What to work on ▸ From the data underneath, reproduce exactly the stretch that begins at the line with "C102: 4.7uF (plus" and ends after the line with "C12: none -> 1.5nF (DGND, TRIG)".

Stored records
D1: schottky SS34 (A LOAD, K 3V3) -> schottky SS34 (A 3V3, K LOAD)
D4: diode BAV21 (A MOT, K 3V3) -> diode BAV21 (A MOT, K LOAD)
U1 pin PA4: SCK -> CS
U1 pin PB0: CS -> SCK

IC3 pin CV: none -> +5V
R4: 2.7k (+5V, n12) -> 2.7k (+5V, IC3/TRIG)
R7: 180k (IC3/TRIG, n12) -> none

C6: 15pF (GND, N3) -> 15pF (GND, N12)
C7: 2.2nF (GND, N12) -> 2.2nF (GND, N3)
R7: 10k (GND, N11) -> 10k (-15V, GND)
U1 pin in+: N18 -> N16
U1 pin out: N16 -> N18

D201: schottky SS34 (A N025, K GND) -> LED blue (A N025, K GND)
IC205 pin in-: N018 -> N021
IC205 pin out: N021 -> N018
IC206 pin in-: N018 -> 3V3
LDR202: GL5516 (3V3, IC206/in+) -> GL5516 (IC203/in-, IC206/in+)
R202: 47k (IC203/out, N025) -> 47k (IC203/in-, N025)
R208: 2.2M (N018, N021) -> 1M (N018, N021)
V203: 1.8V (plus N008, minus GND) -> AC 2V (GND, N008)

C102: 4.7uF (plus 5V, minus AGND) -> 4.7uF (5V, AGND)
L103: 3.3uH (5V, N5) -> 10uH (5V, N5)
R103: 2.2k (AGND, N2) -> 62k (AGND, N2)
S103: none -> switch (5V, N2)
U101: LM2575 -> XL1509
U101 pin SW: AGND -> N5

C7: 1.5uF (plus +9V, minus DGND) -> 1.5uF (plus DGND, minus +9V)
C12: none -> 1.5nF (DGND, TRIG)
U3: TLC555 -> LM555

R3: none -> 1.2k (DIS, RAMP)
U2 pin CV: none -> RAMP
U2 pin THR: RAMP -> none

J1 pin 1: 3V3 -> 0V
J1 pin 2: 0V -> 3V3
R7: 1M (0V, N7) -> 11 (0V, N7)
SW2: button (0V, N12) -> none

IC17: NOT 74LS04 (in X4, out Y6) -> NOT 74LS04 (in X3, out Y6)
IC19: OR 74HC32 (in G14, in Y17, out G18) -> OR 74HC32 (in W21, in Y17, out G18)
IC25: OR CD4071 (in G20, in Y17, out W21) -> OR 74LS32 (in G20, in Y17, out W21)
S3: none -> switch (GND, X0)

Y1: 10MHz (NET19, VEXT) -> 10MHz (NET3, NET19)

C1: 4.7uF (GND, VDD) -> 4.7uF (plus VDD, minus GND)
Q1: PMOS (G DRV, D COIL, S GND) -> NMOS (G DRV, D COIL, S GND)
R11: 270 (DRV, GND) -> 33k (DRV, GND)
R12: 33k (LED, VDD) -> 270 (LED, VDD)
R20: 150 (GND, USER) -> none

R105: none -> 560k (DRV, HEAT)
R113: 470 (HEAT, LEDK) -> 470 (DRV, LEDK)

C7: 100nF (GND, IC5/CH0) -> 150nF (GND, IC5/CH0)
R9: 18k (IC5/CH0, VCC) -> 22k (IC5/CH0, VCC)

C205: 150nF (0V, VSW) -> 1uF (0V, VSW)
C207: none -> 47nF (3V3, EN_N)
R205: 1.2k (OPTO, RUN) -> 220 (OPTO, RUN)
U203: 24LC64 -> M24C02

Task output ▸
C102: 4.7uF (plus 5V, minus AGND) -> 4.7uF (5V, AGND)
L103: 3.3uH (5V, N5) -> 10uH (5V, N5)
R103: 2.2k (AGND, N2) -> 62k (AGND, N2)
S103: none -> switch (5V, N2)
U101: LM2575 -> XL1509
U101 pin SW: AGND -> N5

C7: 1.5uF (plus +9V, minus DGND) -> 1.5uF (plus DGND, minus +9V)
C12: none -> 1.5nF (DGND, TRIG)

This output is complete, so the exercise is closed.